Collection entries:
◇ ◇ ◇ ◇

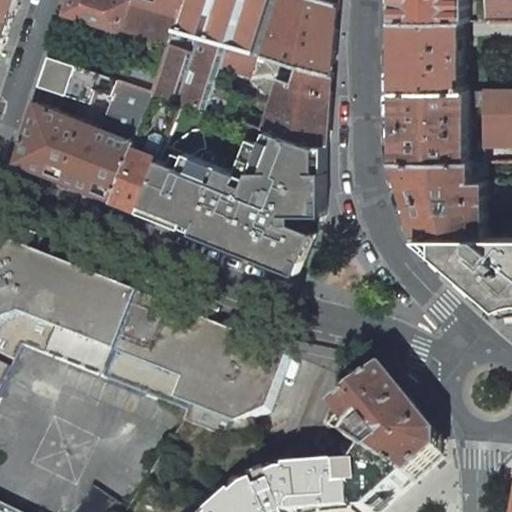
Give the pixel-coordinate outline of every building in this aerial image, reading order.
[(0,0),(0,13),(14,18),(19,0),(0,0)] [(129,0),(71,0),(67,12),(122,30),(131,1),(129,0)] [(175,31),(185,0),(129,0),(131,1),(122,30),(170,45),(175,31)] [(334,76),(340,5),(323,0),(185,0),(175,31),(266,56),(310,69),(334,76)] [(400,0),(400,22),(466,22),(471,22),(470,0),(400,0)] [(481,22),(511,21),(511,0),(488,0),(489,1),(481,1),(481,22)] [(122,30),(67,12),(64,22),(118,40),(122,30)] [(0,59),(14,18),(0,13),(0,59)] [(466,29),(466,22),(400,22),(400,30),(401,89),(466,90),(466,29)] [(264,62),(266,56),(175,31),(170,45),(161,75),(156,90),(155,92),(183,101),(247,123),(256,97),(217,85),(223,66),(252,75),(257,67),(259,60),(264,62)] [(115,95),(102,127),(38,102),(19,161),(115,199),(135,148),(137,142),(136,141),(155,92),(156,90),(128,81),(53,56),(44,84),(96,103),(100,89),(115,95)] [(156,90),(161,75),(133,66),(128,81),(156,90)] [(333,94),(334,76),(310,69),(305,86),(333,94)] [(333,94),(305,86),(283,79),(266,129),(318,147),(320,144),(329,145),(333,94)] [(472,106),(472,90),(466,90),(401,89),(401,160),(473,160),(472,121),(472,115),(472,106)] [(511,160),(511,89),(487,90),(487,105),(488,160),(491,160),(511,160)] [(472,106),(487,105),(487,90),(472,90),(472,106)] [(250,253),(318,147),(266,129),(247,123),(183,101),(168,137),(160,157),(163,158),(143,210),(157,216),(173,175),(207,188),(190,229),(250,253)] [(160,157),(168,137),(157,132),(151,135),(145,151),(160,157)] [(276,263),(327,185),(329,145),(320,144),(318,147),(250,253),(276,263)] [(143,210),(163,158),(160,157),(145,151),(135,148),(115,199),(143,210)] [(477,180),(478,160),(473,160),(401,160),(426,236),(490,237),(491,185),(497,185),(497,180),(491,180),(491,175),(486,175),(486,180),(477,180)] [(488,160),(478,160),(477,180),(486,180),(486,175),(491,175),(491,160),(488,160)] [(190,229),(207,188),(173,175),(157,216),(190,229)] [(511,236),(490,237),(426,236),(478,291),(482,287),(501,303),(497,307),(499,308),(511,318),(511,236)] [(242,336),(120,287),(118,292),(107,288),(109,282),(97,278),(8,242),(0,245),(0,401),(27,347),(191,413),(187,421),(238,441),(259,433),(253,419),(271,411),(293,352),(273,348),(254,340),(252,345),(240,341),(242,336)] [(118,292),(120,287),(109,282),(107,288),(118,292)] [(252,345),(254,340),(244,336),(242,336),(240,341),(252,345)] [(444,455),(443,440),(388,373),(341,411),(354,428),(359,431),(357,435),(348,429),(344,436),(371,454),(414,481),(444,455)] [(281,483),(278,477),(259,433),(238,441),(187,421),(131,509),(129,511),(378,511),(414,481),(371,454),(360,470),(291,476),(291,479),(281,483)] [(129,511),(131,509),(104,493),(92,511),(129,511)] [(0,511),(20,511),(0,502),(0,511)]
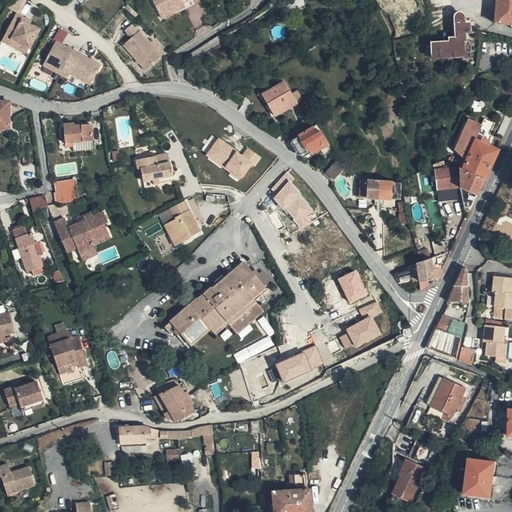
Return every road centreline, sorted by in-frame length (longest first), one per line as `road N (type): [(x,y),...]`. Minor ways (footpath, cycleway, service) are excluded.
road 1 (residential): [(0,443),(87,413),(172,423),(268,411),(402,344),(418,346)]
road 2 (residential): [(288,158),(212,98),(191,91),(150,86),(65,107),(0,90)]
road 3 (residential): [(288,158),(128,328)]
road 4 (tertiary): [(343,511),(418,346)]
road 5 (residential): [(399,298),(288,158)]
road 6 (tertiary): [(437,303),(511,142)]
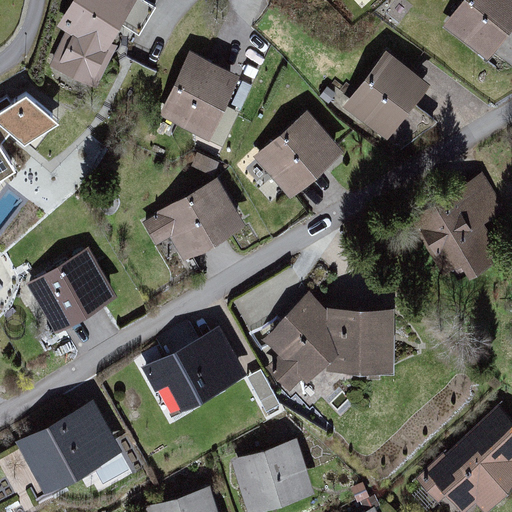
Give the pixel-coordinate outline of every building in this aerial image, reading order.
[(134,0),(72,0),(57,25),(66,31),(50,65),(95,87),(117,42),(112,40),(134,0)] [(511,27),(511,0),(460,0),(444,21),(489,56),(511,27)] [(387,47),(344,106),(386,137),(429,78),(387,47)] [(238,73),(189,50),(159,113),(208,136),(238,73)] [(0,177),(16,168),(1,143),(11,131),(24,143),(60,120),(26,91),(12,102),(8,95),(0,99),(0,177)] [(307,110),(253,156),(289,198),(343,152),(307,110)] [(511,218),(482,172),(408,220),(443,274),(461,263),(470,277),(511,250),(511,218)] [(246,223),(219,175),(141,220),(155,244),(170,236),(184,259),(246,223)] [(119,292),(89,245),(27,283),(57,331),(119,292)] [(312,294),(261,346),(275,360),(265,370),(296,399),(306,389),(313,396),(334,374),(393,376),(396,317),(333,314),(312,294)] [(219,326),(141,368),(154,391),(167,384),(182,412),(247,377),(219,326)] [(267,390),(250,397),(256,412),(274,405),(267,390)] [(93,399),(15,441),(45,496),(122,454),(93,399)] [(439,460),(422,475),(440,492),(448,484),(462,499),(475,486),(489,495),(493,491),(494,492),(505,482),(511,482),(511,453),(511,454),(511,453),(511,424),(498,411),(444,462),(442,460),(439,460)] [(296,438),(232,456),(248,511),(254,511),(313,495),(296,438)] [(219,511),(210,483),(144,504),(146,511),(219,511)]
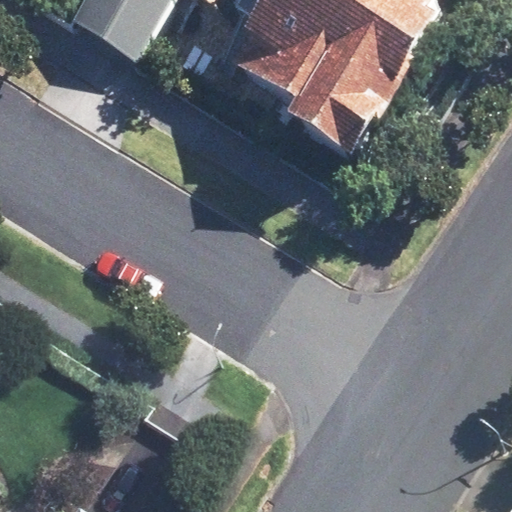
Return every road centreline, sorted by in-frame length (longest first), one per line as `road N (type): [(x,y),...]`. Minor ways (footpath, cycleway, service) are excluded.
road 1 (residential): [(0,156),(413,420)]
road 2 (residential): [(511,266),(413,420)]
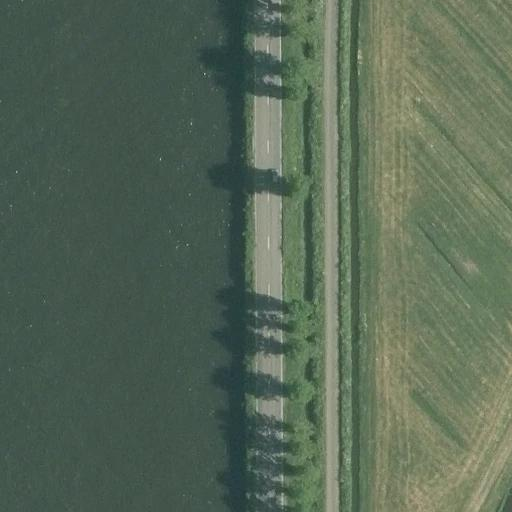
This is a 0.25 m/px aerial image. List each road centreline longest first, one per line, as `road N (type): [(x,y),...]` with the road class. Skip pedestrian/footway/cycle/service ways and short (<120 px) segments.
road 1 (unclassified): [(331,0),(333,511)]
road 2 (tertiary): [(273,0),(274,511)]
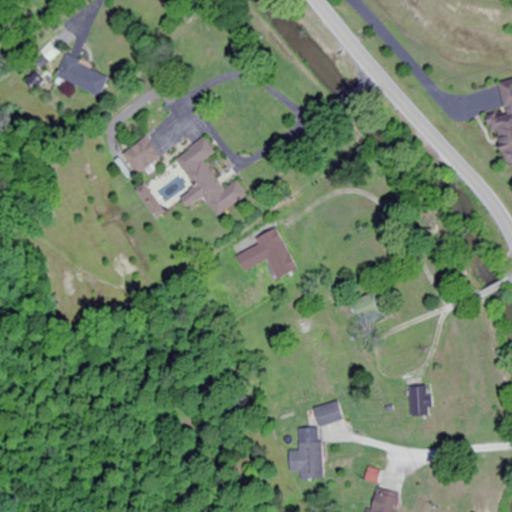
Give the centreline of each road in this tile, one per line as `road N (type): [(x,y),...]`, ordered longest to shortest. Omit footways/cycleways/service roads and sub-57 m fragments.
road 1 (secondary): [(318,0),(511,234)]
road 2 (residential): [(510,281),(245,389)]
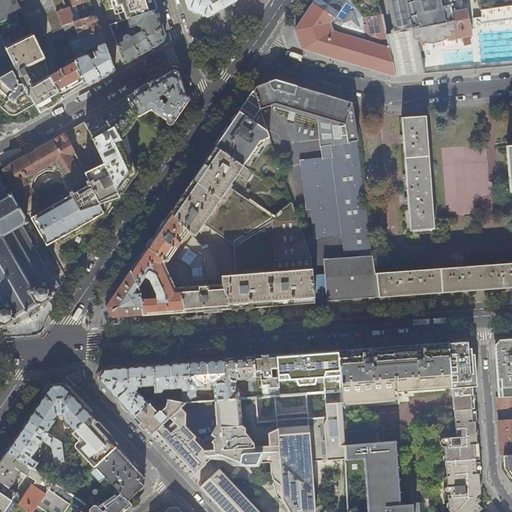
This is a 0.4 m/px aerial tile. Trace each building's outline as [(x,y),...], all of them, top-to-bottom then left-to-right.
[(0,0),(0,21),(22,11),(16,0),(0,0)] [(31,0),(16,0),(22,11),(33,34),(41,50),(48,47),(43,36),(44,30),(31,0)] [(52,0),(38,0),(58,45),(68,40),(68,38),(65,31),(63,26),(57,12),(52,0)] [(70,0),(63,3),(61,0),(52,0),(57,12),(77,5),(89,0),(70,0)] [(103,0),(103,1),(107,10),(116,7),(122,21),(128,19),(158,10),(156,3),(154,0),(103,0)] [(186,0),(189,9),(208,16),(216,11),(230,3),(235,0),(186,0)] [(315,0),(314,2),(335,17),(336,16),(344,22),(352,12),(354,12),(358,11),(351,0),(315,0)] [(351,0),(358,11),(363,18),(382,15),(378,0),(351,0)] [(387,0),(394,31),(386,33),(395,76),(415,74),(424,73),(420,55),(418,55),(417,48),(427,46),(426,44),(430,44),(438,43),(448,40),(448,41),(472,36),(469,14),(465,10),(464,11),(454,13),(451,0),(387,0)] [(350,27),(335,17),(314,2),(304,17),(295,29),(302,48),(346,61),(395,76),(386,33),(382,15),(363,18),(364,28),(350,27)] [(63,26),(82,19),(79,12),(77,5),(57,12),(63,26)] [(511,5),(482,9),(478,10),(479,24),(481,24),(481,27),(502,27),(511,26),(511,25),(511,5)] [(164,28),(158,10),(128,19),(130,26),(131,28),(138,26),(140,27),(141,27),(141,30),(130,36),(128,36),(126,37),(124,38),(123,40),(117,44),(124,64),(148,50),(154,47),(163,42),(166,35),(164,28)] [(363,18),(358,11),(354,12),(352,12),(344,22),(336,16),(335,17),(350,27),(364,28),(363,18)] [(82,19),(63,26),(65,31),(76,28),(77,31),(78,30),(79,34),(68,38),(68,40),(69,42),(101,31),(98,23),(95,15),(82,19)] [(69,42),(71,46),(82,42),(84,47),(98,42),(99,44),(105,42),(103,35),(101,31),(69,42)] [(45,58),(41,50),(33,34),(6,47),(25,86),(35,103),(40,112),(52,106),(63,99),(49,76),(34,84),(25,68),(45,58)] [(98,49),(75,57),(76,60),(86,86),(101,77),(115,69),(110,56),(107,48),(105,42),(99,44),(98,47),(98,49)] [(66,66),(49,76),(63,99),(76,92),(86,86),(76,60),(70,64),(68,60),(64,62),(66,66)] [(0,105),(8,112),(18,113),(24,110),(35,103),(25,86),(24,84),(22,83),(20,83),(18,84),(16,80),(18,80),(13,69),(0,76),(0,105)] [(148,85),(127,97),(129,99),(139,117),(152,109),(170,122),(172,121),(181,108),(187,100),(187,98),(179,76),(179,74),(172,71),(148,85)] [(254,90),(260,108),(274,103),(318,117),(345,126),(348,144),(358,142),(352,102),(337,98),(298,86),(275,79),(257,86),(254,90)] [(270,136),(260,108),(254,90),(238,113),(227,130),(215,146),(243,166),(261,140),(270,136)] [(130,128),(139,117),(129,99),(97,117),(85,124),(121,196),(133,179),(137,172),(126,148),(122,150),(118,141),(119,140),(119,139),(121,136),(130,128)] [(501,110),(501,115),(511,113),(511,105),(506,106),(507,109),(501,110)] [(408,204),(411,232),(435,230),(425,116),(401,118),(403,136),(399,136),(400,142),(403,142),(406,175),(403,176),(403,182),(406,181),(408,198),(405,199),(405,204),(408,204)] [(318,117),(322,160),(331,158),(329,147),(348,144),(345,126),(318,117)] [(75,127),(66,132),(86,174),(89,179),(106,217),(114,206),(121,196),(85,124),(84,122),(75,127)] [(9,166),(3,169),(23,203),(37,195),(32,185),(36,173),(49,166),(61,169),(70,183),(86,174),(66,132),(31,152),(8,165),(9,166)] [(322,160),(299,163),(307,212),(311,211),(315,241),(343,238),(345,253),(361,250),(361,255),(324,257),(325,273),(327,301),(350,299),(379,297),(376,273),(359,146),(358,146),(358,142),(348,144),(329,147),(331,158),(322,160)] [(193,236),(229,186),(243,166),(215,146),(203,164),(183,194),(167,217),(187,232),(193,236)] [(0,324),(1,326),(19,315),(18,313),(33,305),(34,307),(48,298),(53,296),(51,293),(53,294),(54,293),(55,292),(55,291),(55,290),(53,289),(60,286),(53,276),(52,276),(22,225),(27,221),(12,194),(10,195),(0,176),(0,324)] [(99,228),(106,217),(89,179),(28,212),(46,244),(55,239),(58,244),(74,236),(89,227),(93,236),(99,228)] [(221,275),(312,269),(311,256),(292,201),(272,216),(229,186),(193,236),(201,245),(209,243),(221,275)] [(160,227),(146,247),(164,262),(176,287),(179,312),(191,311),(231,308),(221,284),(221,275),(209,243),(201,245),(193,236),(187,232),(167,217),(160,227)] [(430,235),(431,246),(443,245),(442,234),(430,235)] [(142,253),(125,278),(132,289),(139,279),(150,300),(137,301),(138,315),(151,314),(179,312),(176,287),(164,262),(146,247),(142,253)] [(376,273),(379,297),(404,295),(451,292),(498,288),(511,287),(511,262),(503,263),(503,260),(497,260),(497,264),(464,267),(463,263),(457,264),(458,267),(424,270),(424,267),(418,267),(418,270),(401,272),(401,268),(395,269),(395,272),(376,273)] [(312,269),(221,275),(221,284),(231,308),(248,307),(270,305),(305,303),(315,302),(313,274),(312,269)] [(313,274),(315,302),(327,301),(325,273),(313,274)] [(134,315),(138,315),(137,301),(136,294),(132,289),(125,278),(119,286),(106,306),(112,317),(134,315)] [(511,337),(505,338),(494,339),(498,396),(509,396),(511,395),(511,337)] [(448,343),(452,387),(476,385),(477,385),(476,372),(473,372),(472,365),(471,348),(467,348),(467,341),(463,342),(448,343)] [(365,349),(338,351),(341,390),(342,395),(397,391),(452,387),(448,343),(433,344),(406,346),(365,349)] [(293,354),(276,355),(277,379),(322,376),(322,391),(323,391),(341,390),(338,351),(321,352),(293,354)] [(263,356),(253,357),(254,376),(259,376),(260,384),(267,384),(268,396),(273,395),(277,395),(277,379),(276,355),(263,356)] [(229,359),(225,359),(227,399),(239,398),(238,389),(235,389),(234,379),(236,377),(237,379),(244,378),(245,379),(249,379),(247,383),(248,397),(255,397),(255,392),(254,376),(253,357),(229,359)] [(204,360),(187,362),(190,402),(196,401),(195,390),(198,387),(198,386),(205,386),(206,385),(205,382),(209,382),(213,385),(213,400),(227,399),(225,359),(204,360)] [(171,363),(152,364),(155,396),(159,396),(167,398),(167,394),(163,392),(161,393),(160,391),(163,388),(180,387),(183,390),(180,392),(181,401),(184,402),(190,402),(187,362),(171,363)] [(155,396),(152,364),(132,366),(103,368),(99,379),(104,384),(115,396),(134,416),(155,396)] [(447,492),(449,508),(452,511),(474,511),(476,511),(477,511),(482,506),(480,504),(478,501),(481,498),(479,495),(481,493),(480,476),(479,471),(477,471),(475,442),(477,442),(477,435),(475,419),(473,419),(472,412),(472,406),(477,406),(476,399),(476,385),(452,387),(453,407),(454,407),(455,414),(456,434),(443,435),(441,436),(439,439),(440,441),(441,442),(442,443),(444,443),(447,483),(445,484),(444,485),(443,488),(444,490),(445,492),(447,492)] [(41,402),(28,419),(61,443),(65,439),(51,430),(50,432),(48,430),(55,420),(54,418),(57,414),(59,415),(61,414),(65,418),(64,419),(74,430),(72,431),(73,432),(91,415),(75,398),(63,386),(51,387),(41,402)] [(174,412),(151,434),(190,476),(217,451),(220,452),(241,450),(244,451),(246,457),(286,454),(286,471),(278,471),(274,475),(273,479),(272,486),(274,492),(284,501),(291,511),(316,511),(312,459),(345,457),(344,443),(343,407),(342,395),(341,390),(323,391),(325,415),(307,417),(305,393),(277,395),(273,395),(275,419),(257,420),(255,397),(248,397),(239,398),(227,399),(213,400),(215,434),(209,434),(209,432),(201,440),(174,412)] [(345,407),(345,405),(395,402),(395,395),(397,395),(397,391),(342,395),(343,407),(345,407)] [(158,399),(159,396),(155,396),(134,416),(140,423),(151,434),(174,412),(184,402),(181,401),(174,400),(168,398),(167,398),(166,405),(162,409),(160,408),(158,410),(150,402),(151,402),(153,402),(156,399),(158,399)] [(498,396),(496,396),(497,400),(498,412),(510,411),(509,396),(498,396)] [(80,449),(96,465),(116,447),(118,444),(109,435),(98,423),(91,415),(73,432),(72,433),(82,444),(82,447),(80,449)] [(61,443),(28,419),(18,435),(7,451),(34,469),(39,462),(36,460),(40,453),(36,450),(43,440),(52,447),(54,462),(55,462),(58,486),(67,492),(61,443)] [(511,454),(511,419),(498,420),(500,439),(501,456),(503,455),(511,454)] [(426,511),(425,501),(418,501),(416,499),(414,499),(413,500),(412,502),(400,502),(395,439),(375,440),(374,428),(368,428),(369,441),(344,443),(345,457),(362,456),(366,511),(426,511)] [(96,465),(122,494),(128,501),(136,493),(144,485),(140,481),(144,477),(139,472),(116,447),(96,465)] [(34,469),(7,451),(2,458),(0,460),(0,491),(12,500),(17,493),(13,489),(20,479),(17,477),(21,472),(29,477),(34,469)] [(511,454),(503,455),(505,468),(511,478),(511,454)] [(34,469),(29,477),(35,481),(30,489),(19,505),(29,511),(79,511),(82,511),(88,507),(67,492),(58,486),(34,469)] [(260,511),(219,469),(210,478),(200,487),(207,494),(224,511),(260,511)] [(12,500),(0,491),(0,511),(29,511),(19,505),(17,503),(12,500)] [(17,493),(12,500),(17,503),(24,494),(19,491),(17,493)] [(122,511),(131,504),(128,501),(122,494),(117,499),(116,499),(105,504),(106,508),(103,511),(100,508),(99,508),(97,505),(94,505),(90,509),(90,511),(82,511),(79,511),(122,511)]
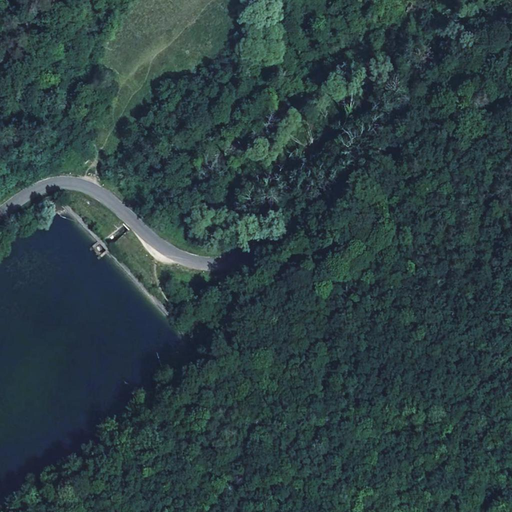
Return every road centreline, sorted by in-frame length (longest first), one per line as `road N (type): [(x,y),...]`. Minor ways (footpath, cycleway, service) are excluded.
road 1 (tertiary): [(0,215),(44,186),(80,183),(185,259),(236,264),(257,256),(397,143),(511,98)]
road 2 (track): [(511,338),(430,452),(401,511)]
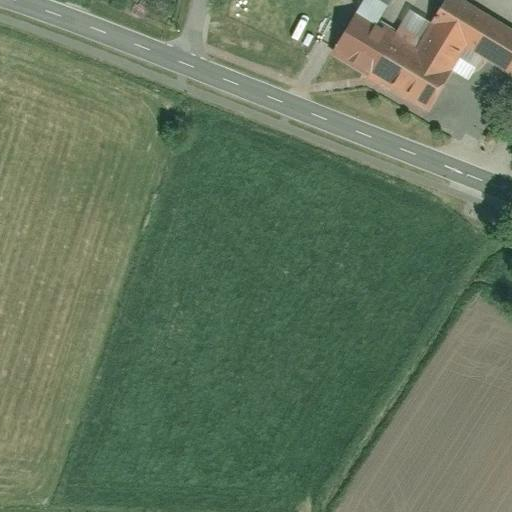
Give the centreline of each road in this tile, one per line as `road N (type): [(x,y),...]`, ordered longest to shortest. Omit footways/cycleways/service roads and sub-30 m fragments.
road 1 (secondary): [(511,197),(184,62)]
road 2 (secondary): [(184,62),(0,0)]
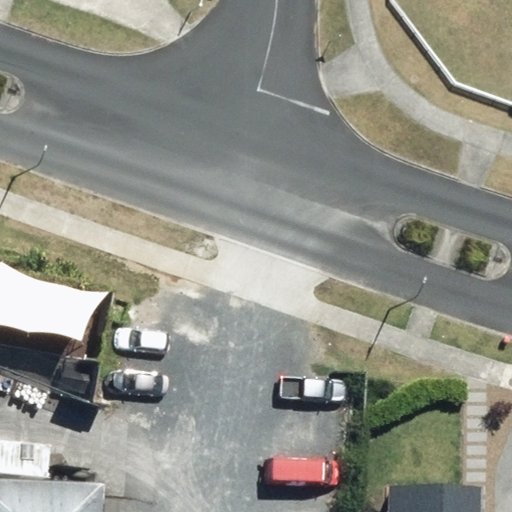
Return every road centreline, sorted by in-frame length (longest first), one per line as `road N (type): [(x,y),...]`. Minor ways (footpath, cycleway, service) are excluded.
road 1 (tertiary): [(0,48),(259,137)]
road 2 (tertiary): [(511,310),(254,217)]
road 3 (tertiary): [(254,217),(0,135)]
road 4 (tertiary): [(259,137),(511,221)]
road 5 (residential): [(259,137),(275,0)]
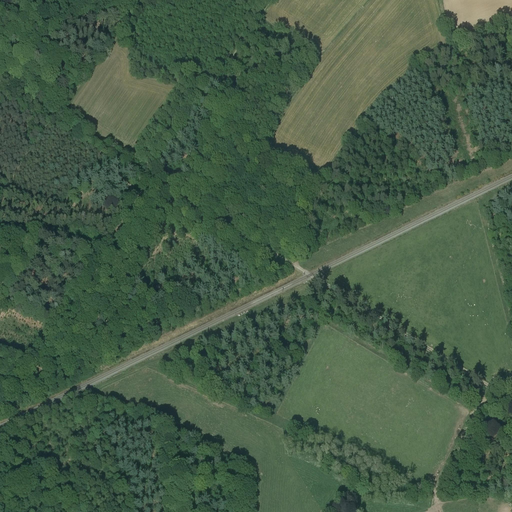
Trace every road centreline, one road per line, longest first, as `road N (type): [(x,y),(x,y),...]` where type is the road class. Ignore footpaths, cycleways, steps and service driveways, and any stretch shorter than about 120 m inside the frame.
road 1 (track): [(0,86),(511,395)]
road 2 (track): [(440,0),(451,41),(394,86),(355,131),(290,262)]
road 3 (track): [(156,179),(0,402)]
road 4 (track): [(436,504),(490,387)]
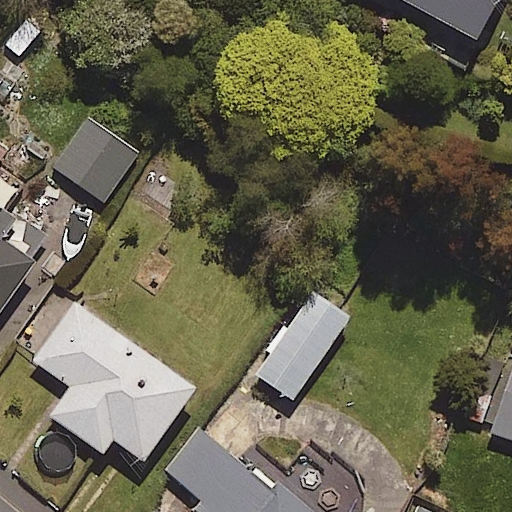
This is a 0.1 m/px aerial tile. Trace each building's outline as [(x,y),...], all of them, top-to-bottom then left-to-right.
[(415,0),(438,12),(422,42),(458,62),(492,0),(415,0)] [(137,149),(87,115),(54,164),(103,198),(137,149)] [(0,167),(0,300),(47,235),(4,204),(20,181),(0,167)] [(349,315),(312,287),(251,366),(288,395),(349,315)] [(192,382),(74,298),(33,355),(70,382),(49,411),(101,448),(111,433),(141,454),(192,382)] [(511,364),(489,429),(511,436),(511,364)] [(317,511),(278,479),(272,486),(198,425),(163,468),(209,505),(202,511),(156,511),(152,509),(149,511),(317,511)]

◇ ◇ ◇ ◇

### Required work
Turn the stretch of the listing from the line containing "This is a 0.1" through the end into a numbered list, leaving out any blank lines.

### Answer to this exercise
1. This is a 0.1 m/px aerial tile. Trace each building's outline as [(x,y),...], all of them, top-to-bottom then left-to-right.
2. [(415,0),(438,12),(422,42),(458,62),(492,0),(415,0)] [(137,149),(87,115),(54,164),(103,198),(137,149)] [(0,167),(0,300),(47,235),(4,204),(20,181),(0,167)] [(349,315),(312,287),(251,366),(288,395),(349,315)] [(192,382),(74,298),(33,355),(70,382),(49,411),(101,448),(111,433),(141,454),(192,382)] [(511,364),(489,429),(511,436),(511,364)] [(317,511),(278,479),(272,486),(198,425),(163,468),(209,505),(202,511),(156,511),(152,509),(149,511),(317,511)]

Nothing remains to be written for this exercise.